▸ WHAT YOU HAVE TO DO
Print out the records that follow, exactly and completely.

Object frequency data:
════

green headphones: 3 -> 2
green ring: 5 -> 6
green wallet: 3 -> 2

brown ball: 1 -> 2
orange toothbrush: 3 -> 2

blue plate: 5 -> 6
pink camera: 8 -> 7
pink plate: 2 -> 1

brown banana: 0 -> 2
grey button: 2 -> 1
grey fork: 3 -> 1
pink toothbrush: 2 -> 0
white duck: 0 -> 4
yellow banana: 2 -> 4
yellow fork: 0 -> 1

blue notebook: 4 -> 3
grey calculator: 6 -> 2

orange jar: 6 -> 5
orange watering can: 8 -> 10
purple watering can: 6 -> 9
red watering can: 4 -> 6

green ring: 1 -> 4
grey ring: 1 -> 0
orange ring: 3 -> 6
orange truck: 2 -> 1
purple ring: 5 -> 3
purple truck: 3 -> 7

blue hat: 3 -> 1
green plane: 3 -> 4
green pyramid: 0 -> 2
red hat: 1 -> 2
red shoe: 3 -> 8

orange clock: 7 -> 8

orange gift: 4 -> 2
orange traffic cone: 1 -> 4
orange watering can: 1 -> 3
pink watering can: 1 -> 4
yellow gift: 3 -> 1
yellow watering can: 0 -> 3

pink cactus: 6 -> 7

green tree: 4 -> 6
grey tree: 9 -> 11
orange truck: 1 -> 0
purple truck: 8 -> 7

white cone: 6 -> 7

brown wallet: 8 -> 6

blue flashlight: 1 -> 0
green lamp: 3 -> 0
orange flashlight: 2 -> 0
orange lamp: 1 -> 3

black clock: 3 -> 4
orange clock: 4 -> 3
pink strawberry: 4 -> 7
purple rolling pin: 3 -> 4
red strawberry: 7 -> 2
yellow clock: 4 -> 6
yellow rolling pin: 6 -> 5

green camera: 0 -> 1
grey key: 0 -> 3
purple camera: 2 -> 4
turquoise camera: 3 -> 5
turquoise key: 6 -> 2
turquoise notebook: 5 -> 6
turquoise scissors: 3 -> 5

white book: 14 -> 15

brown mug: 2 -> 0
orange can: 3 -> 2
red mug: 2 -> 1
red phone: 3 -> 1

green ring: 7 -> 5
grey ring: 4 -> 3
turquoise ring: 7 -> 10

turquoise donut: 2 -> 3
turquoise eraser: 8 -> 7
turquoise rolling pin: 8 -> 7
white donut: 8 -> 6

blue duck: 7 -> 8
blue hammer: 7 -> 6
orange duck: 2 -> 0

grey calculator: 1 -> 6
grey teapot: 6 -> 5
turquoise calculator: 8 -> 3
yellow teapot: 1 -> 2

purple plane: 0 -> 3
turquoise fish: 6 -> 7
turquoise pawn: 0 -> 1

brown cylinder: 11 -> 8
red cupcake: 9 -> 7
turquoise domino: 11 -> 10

════

▸ SOLUTION TO THE EXERCISE
green headphones: 3 -> 2
green ring: 5 -> 6
green wallet: 3 -> 2

brown ball: 1 -> 2
orange toothbrush: 3 -> 2

blue plate: 5 -> 6
pink camera: 8 -> 7
pink plate: 2 -> 1

brown banana: 0 -> 2
grey button: 2 -> 1
grey fork: 3 -> 1
pink toothbrush: 2 -> 0
white duck: 0 -> 4
yellow banana: 2 -> 4
yellow fork: 0 -> 1

blue notebook: 4 -> 3
grey calculator: 6 -> 2

orange jar: 6 -> 5
orange watering can: 8 -> 10
purple watering can: 6 -> 9
red watering can: 4 -> 6

green ring: 1 -> 4
grey ring: 1 -> 0
orange ring: 3 -> 6
orange truck: 2 -> 1
purple ring: 5 -> 3
purple truck: 3 -> 7

blue hat: 3 -> 1
green plane: 3 -> 4
green pyramid: 0 -> 2
red hat: 1 -> 2
red shoe: 3 -> 8

orange clock: 7 -> 8

orange gift: 4 -> 2
orange traffic cone: 1 -> 4
orange watering can: 1 -> 3
pink watering can: 1 -> 4
yellow gift: 3 -> 1
yellow watering can: 0 -> 3

pink cactus: 6 -> 7

green tree: 4 -> 6
grey tree: 9 -> 11
orange truck: 1 -> 0
purple truck: 8 -> 7

white cone: 6 -> 7

brown wallet: 8 -> 6

blue flashlight: 1 -> 0
green lamp: 3 -> 0
orange flashlight: 2 -> 0
orange lamp: 1 -> 3

black clock: 3 -> 4
orange clock: 4 -> 3
pink strawberry: 4 -> 7
purple rolling pin: 3 -> 4
red strawberry: 7 -> 2
yellow clock: 4 -> 6
yellow rolling pin: 6 -> 5

green camera: 0 -> 1
grey key: 0 -> 3
purple camera: 2 -> 4
turquoise camera: 3 -> 5
turquoise key: 6 -> 2
turquoise notebook: 5 -> 6
turquoise scissors: 3 -> 5

white book: 14 -> 15

brown mug: 2 -> 0
orange can: 3 -> 2
red mug: 2 -> 1
red phone: 3 -> 1

green ring: 7 -> 5
grey ring: 4 -> 3
turquoise ring: 7 -> 10

turquoise donut: 2 -> 3
turquoise eraser: 8 -> 7
turquoise rolling pin: 8 -> 7
white donut: 8 -> 6

blue duck: 7 -> 8
blue hammer: 7 -> 6
orange duck: 2 -> 0

grey calculator: 1 -> 6
grey teapot: 6 -> 5
turquoise calculator: 8 -> 3
yellow teapot: 1 -> 2

purple plane: 0 -> 3
turquoise fish: 6 -> 7
turquoise pawn: 0 -> 1

brown cylinder: 11 -> 8
red cupcake: 9 -> 7
turquoise domino: 11 -> 10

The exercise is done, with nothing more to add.